### TO BE DONE:
Repeat verbatim every line of the material, beginning at the line that holds "Where is <item>carcinoma</item>" and ending at its last line.

### SOURCE RECORDS:
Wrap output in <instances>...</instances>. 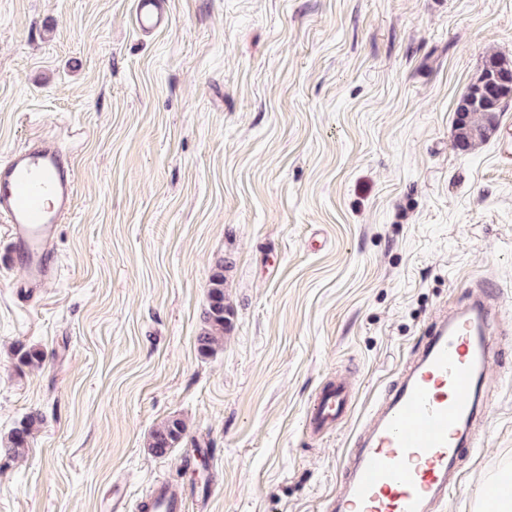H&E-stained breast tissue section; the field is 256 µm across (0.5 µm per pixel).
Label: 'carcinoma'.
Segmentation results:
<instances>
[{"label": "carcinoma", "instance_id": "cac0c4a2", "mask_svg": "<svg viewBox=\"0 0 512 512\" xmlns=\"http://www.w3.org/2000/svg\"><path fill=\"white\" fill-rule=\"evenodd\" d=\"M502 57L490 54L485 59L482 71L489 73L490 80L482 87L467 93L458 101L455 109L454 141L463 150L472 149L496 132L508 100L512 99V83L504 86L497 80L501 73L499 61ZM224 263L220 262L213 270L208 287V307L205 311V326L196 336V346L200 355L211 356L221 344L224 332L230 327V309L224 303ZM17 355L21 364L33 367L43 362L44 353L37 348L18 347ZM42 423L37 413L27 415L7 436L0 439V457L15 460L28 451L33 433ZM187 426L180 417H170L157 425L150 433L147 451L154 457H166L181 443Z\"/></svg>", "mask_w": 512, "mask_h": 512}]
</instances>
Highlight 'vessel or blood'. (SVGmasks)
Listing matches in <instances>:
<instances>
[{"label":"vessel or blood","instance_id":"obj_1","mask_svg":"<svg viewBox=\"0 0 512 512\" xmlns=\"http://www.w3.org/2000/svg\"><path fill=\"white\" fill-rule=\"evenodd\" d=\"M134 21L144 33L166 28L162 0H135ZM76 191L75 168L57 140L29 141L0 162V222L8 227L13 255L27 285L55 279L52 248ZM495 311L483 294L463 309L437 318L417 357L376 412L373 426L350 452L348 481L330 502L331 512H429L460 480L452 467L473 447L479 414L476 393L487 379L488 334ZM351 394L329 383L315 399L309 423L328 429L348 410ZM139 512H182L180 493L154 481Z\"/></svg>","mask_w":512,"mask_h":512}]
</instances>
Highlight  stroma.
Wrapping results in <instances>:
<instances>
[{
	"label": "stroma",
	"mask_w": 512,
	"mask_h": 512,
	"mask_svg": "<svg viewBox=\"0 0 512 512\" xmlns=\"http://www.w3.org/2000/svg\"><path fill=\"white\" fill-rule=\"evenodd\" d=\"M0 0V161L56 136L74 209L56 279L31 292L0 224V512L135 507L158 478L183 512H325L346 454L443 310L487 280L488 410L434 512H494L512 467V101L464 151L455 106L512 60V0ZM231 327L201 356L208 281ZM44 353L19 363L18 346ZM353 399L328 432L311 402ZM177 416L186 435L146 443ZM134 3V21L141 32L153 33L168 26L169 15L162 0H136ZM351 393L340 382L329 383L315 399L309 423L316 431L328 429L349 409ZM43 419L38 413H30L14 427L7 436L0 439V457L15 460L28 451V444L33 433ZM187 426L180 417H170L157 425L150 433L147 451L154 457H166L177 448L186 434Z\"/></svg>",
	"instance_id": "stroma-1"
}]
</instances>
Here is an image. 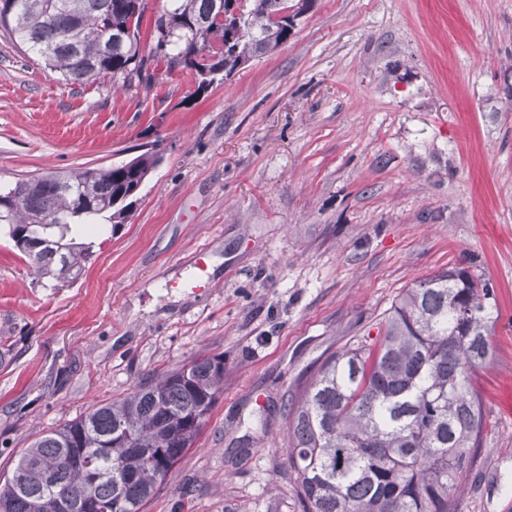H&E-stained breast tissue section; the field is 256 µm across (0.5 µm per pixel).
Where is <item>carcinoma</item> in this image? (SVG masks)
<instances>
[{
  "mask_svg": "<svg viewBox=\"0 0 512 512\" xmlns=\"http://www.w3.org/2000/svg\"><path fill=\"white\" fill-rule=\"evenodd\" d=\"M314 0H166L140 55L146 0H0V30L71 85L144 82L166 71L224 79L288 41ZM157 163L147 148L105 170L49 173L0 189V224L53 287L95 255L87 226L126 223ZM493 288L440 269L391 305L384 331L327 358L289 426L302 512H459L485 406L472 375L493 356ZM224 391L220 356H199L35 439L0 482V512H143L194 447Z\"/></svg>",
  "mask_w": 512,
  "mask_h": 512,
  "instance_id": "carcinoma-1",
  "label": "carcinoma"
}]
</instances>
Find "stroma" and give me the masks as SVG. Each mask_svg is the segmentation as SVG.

### ANSWER FOR THIS EXERCISE:
Where is <item>carcinoma</item> in this image? (SVG masks)
<instances>
[{
  "mask_svg": "<svg viewBox=\"0 0 512 512\" xmlns=\"http://www.w3.org/2000/svg\"><path fill=\"white\" fill-rule=\"evenodd\" d=\"M314 0H166L140 55L146 0H0V30L71 85L144 82L166 71L224 79L288 41ZM157 163L147 148L105 170L49 173L0 189V224L53 287L95 255L87 226L126 223ZM493 288L440 269L391 305L384 331L327 358L289 426L302 512H459L485 406L472 375L493 356ZM224 391L220 356H199L35 439L0 482V512H143L194 447Z\"/></svg>",
  "mask_w": 512,
  "mask_h": 512,
  "instance_id": "carcinoma-1",
  "label": "carcinoma"
}]
</instances>
Find "stroma" and give me the masks as SVG. Each mask_svg is the segmentation as SVG.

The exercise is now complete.